Information shown below:
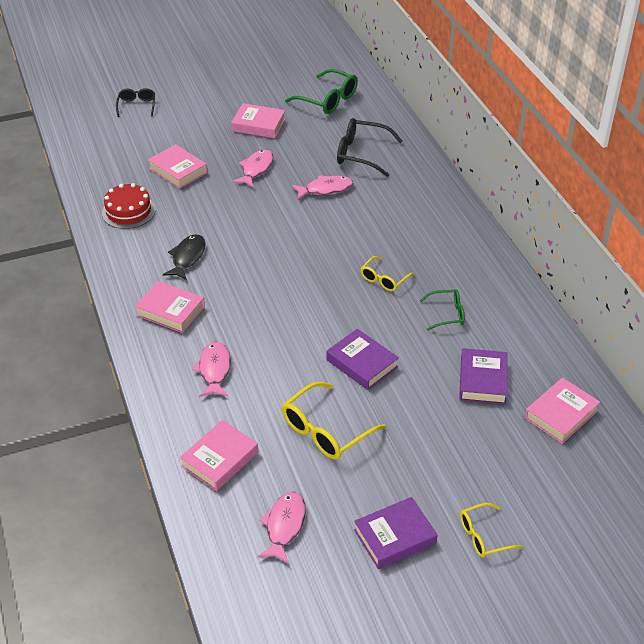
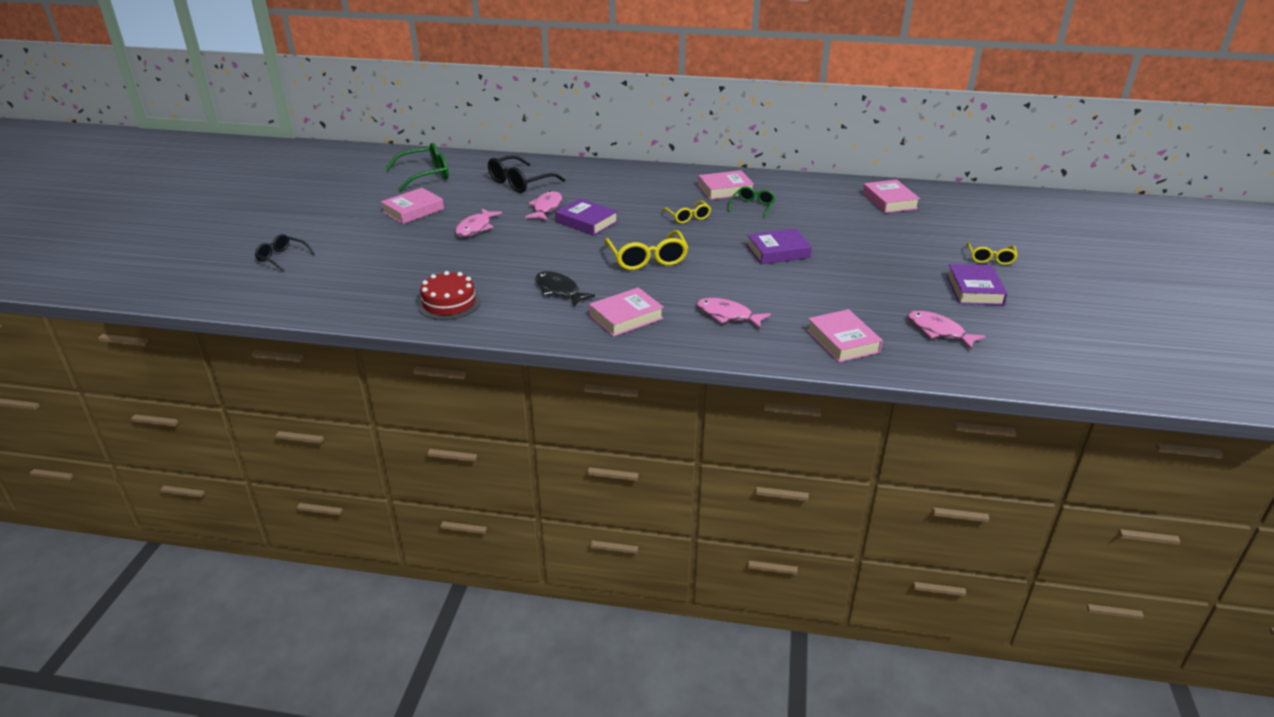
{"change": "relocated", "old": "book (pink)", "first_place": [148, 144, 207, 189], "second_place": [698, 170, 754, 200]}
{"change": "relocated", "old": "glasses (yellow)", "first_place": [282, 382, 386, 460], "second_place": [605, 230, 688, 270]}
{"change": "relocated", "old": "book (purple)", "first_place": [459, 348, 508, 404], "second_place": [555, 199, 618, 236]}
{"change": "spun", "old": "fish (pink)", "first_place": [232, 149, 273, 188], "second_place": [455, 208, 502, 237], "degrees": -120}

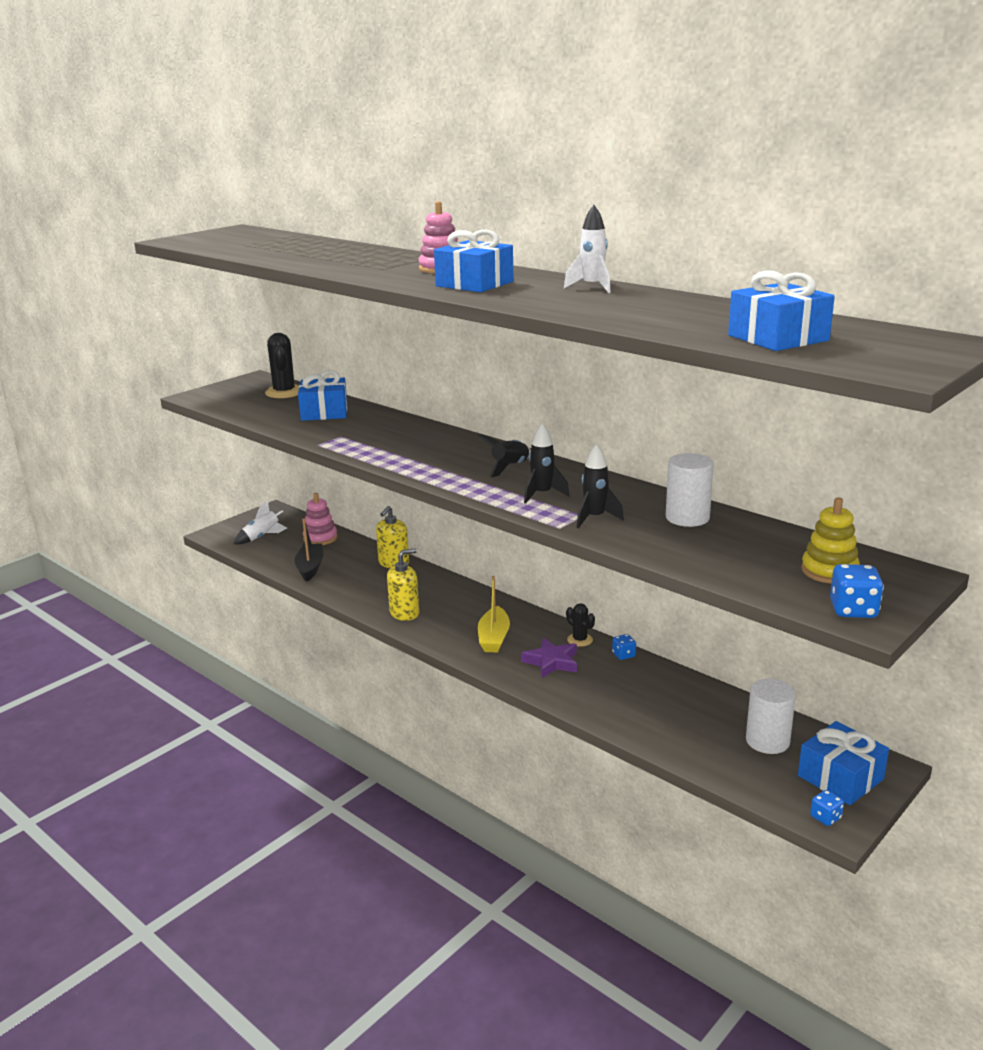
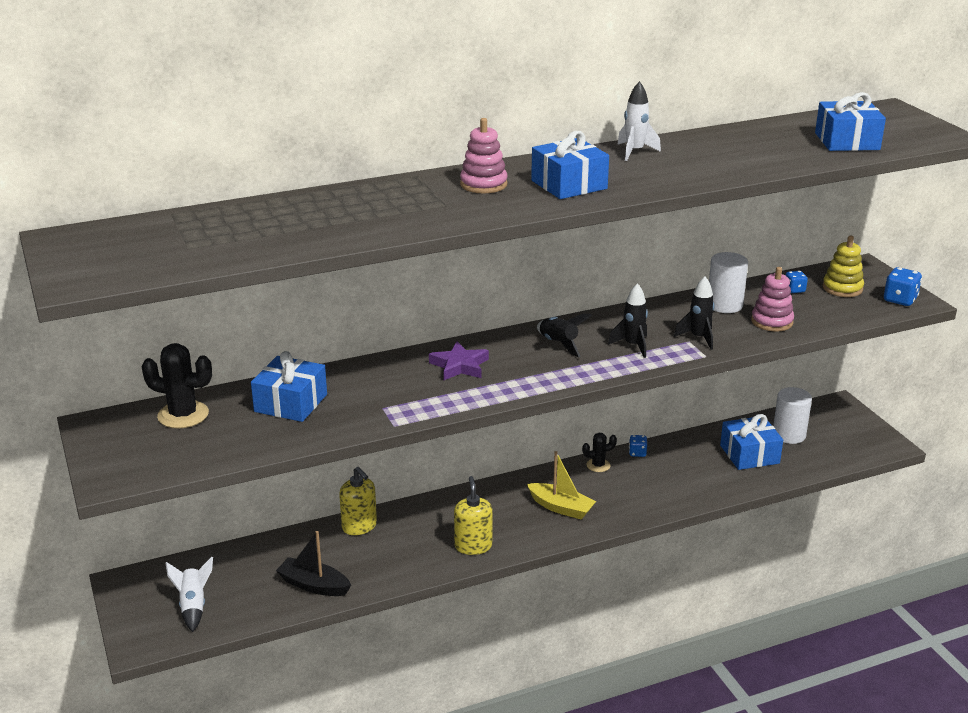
{"change": "relocated", "old": "stacking toy (pink)", "first_place": [303, 493, 337, 545], "second_place": [751, 267, 794, 331]}
{"change": "relocated", "old": "star (purple)", "first_place": [521, 638, 577, 678], "second_place": [429, 342, 489, 380]}
{"change": "relocated", "old": "gift (blue)", "first_place": [798, 721, 889, 805], "second_place": [720, 414, 783, 470]}
{"change": "relocated", "old": "dice (blue)", "first_place": [810, 790, 844, 826], "second_place": [785, 271, 808, 293]}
End of Information shown.
Using the material above, return every line exactly as it appears, minus the pictures.

{"change": "relocated", "old": "book (pink)", "first_place": [148, 144, 207, 189], "second_place": [698, 170, 754, 200]}
{"change": "relocated", "old": "glasses (yellow)", "first_place": [282, 382, 386, 460], "second_place": [605, 230, 688, 270]}
{"change": "relocated", "old": "book (purple)", "first_place": [459, 348, 508, 404], "second_place": [555, 199, 618, 236]}
{"change": "spun", "old": "fish (pink)", "first_place": [232, 149, 273, 188], "second_place": [455, 208, 502, 237], "degrees": -120}

{"change": "relocated", "old": "stacking toy (pink)", "first_place": [303, 493, 337, 545], "second_place": [751, 267, 794, 331]}
{"change": "relocated", "old": "star (purple)", "first_place": [521, 638, 577, 678], "second_place": [429, 342, 489, 380]}
{"change": "relocated", "old": "gift (blue)", "first_place": [798, 721, 889, 805], "second_place": [720, 414, 783, 470]}
{"change": "relocated", "old": "dice (blue)", "first_place": [810, 790, 844, 826], "second_place": [785, 271, 808, 293]}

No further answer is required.